**Goal of the exercise**.
Without any of the pictures, set down the data below exactly.

▬▬▬▬▬▬

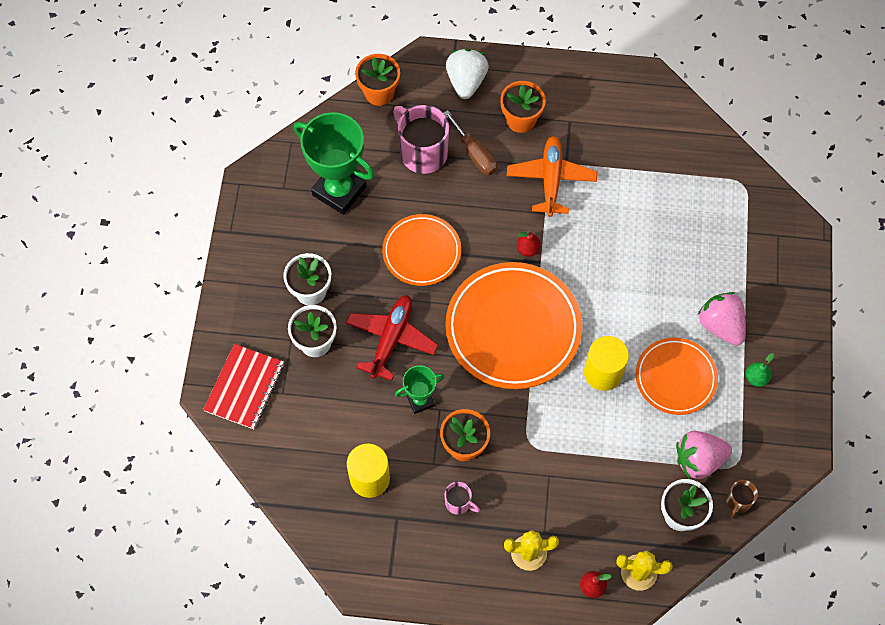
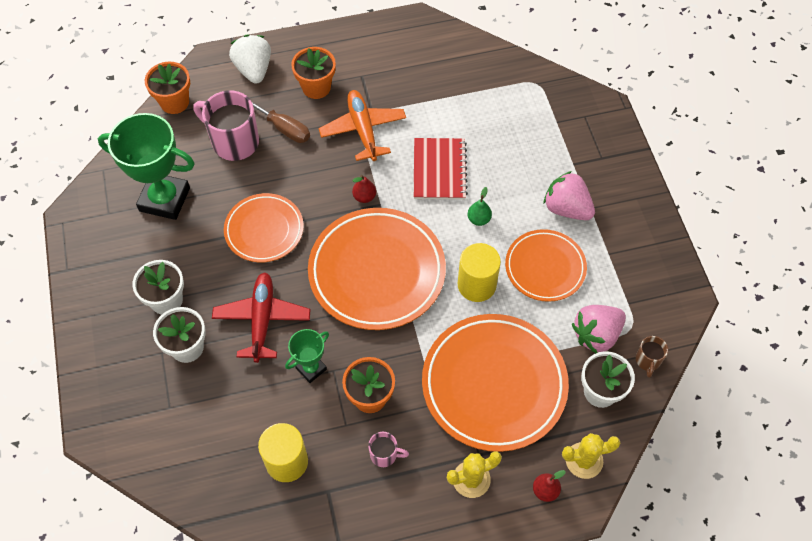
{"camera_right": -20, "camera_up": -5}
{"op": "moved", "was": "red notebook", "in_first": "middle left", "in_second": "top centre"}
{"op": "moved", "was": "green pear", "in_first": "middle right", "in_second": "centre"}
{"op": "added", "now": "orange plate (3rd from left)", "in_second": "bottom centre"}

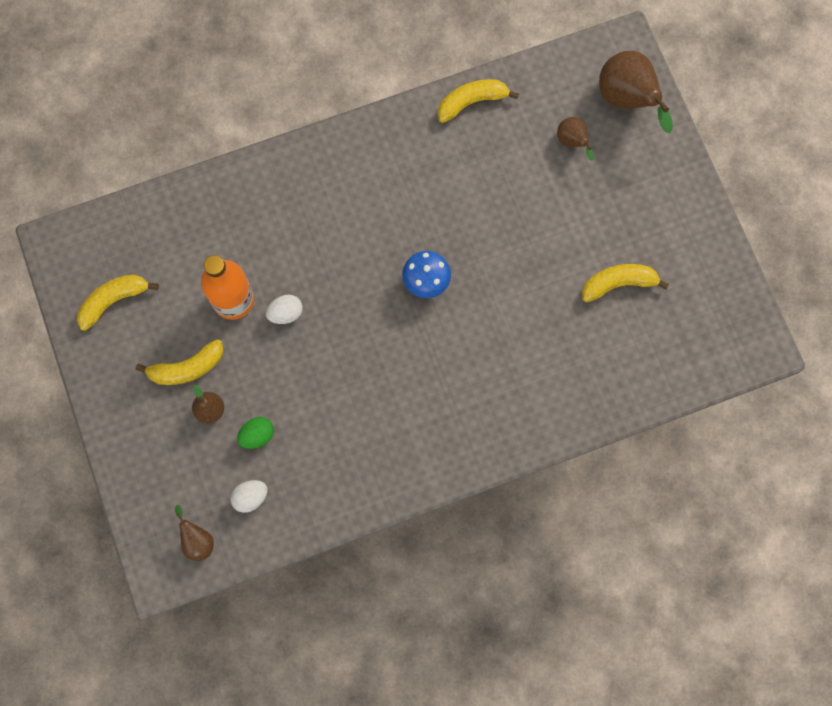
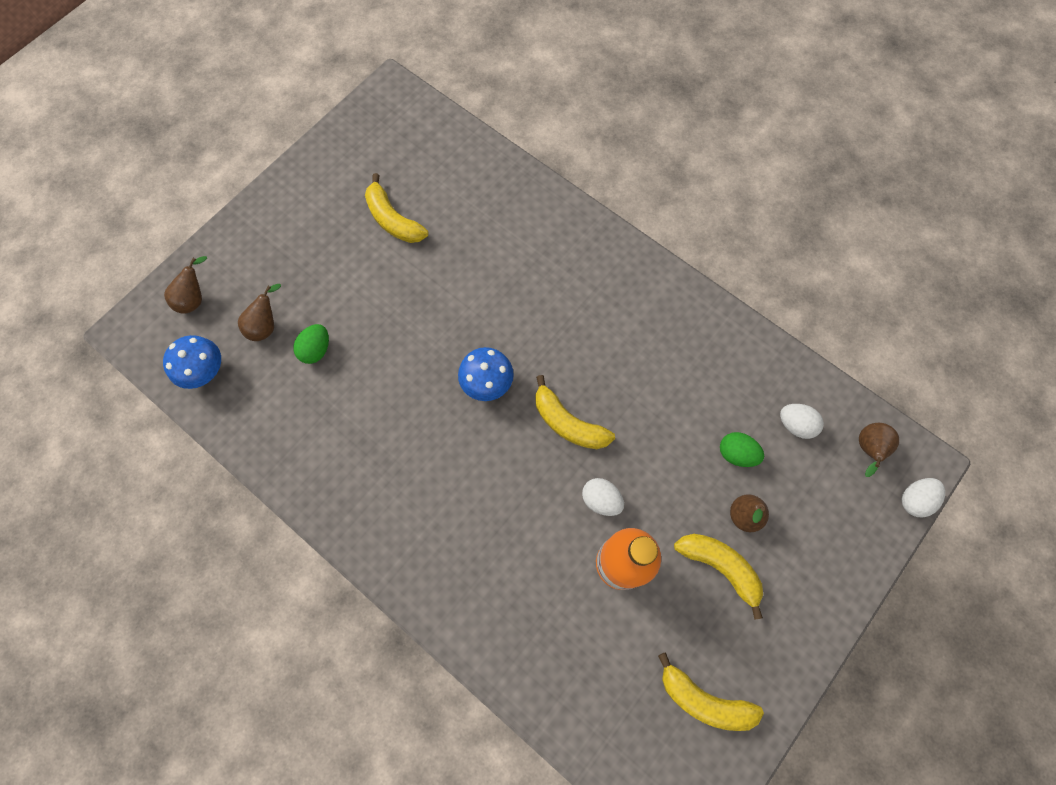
{"camera_right": -120, "camera_up": -5}
{"op": "moved", "was": "yellow banana (3rd from left in the first image)", "now": "yellow banana (2nd from left)", "in_first": "top centre", "in_second": "centre"}
{"op": "resized", "was": "brown pear (4th from left in the first image)", "in_first": "top right", "in_second": "middle left", "ratio": 0.53}
{"op": "added", "now": "blue mushroom (1st from left)", "in_second": "middle left"}
{"op": "added", "now": "green egg (1st from left)", "in_second": "middle left"}
{"op": "added", "now": "white egg (3rd from left)", "in_second": "middle right"}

▬▬▬▬▬▬

**Solution for this task**.
{"camera_right": -20, "camera_up": -5}
{"op": "moved", "was": "red notebook", "in_first": "middle left", "in_second": "top centre"}
{"op": "moved", "was": "green pear", "in_first": "middle right", "in_second": "centre"}
{"op": "added", "now": "orange plate (3rd from left)", "in_second": "bottom centre"}

{"camera_right": -120, "camera_up": -5}
{"op": "moved", "was": "yellow banana (3rd from left in the first image)", "now": "yellow banana (2nd from left)", "in_first": "top centre", "in_second": "centre"}
{"op": "resized", "was": "brown pear (4th from left in the first image)", "in_first": "top right", "in_second": "middle left", "ratio": 0.53}
{"op": "added", "now": "blue mushroom (1st from left)", "in_second": "middle left"}
{"op": "added", "now": "green egg (1st from left)", "in_second": "middle left"}
{"op": "added", "now": "white egg (3rd from left)", "in_second": "middle right"}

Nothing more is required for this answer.